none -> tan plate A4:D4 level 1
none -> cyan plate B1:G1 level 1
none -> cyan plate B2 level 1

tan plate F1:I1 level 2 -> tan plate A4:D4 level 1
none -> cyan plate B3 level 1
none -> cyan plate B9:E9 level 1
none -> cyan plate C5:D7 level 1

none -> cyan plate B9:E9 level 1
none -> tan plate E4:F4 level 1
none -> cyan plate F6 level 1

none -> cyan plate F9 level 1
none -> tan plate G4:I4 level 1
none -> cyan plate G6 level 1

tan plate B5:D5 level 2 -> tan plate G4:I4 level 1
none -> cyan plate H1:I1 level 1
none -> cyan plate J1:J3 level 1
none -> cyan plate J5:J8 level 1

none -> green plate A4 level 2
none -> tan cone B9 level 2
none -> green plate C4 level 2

☆ ☆ ☆ ☆ ☆ ☆ ☆

Once you have read through the entries above, state how many lines hold the word "green", giving nothing but the number.

## YOUR RESPONSE
2